Records from a data source:
━━━
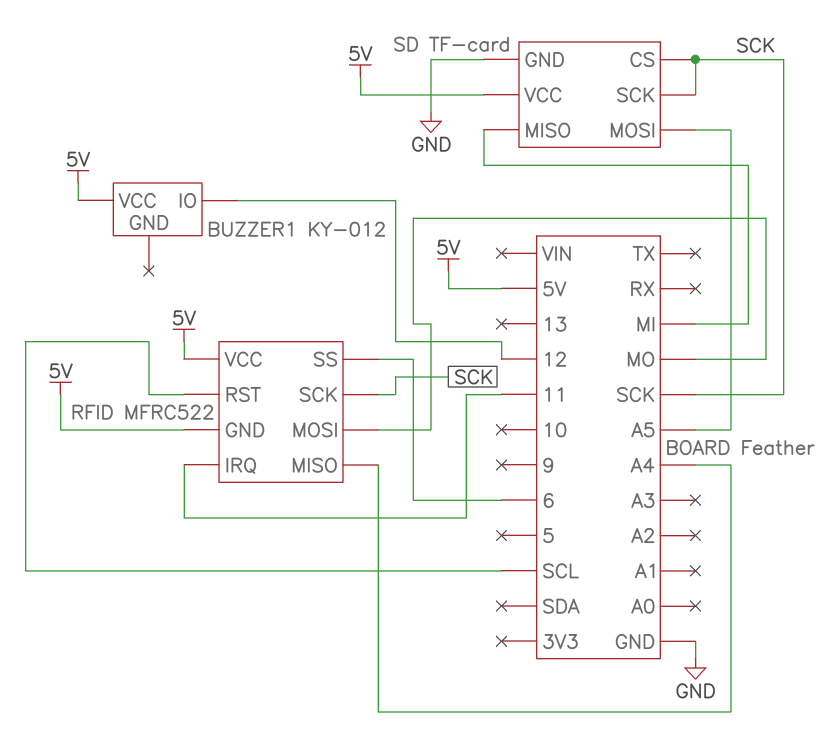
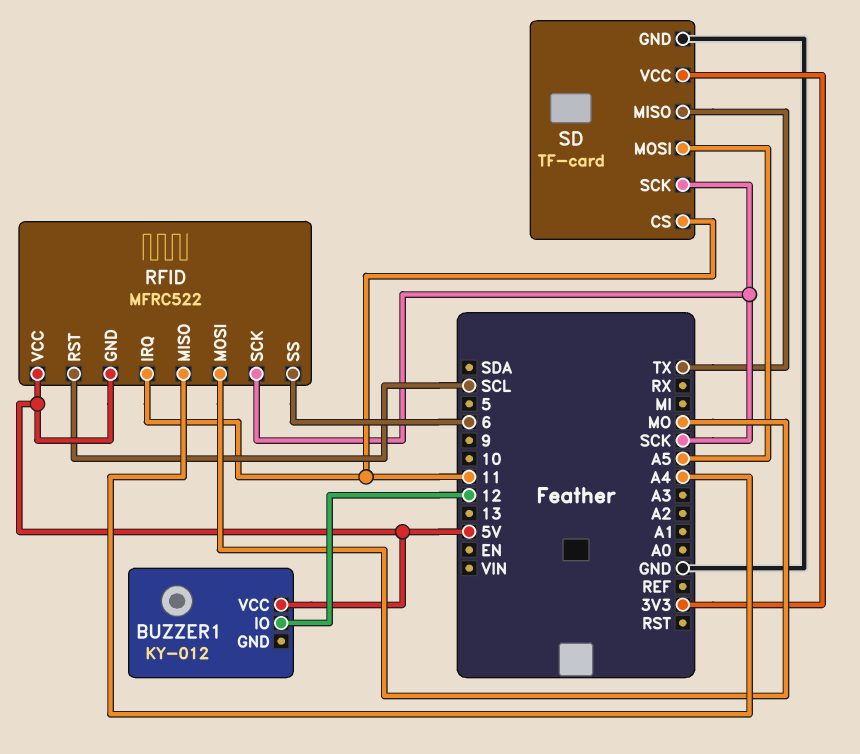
SD pin CS: SCK -> 11
SD pin MISO: MI -> TX
SD pin VCC: 5V -> 3V3

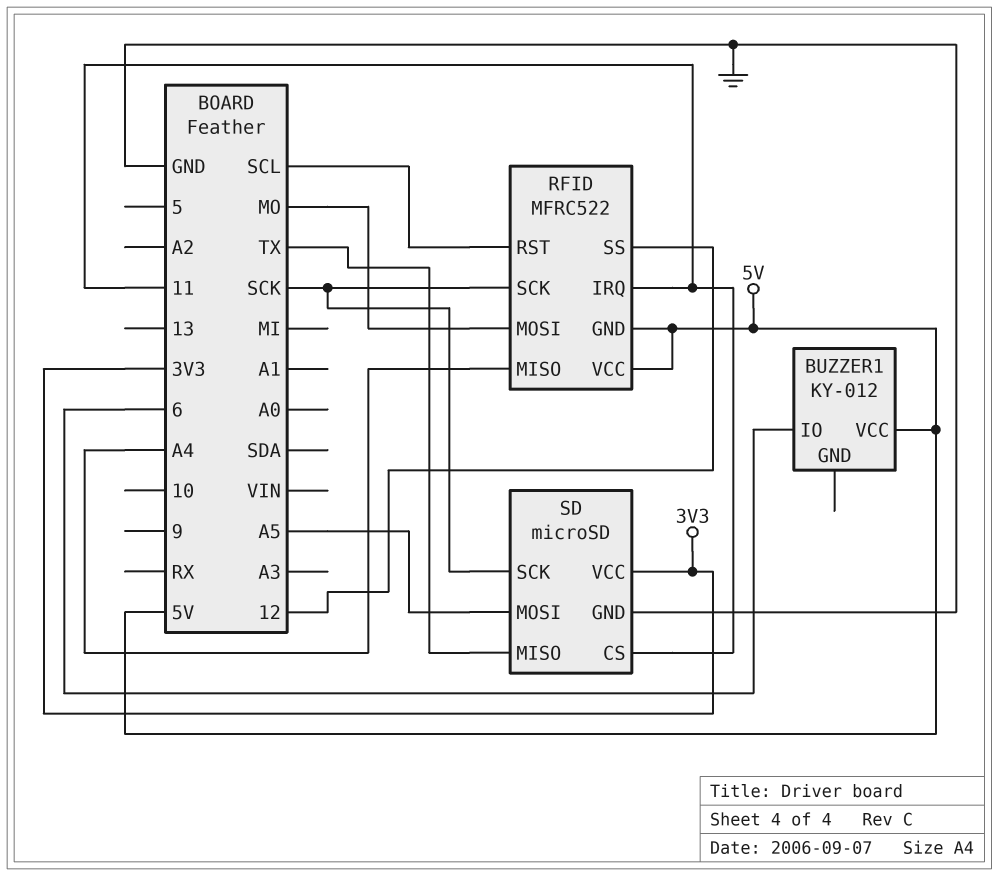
BUZZER1 pin IO: 12 -> 6
RFID pin SS: 6 -> 12
SD: TF-card -> microSD

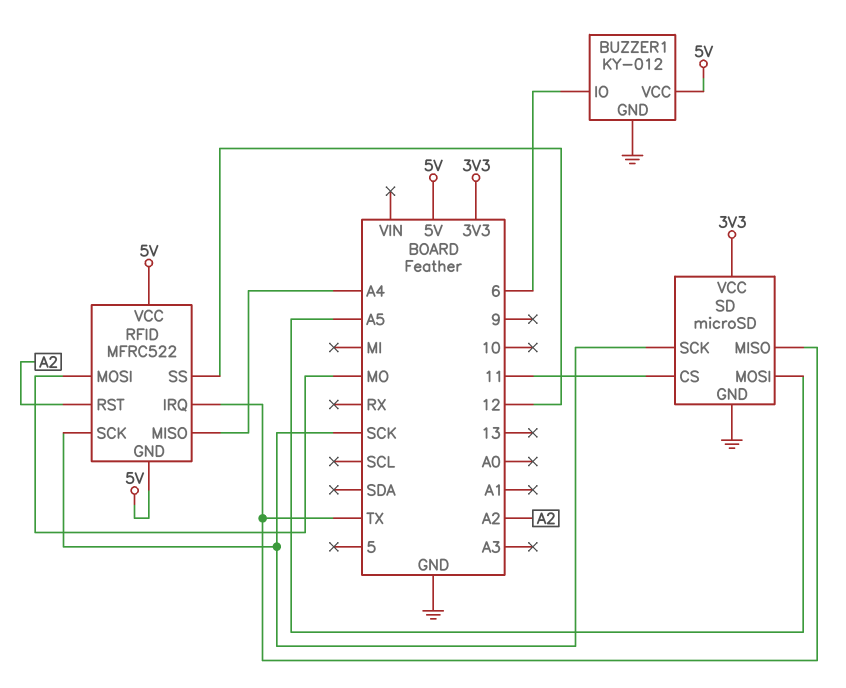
BUZZER1 pin GND: none -> GND
RFID pin IRQ: 11 -> TX
RFID pin RST: SCL -> A2

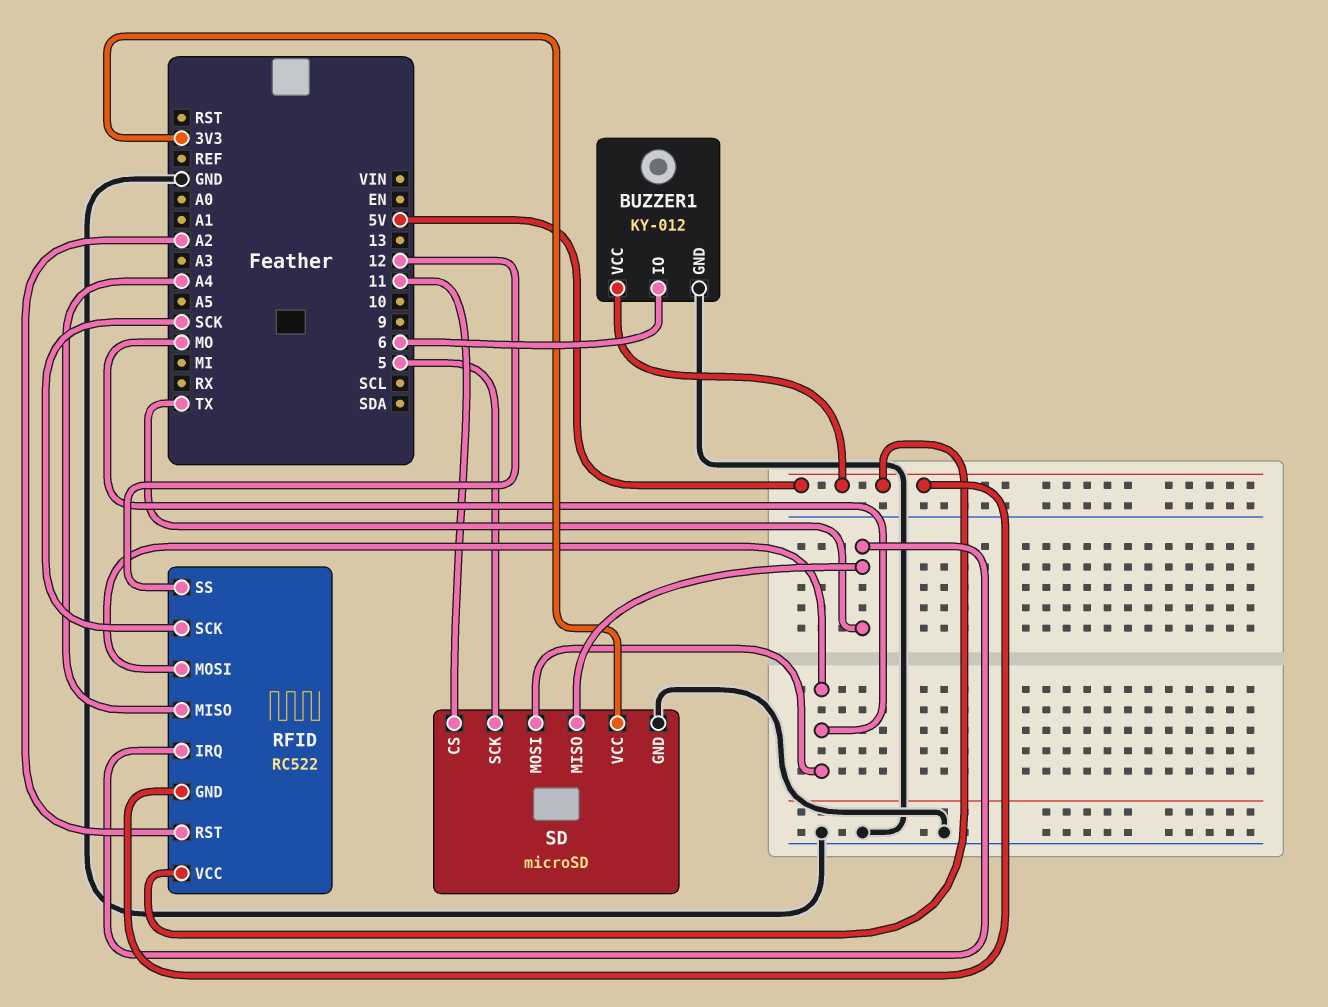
RFID: MFRC522 -> RC522
SD pin MOSI: A5 -> MO
SD pin SCK: SCK -> 5

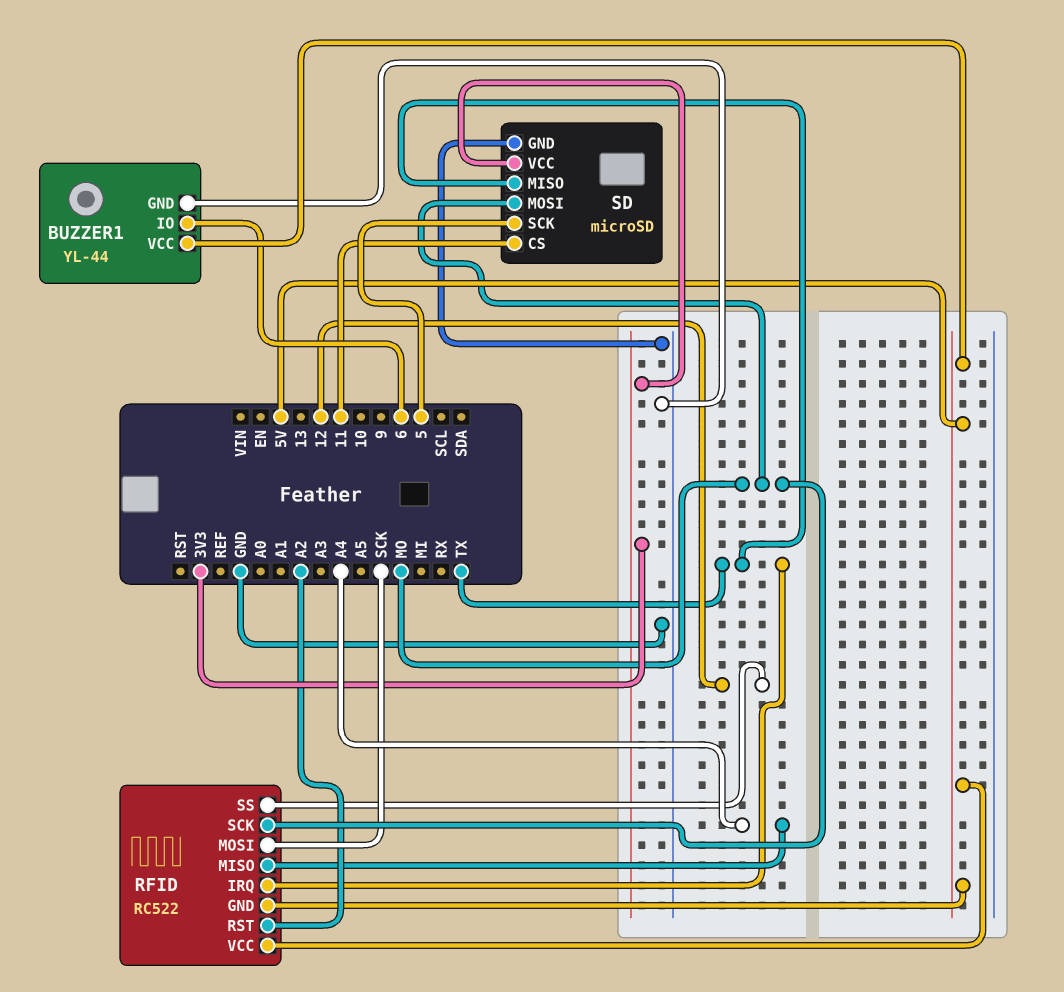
BUZZER1: KY-012 -> YL-44
RFID pin MOSI: MO -> SCK
RFID pin SCK: SCK -> MO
━━━
■ What is being asked: Copy the lines from the line that contains "RFID pin RST: SCL -> A2" through the end of the records, exactly and with nothing added; leave the pictures out.

■ Result of the task:
RFID pin RST: SCL -> A2

RFID: MFRC522 -> RC522
SD pin MOSI: A5 -> MO
SD pin SCK: SCK -> 5

BUZZER1: KY-012 -> YL-44
RFID pin MOSI: MO -> SCK
RFID pin SCK: SCK -> MO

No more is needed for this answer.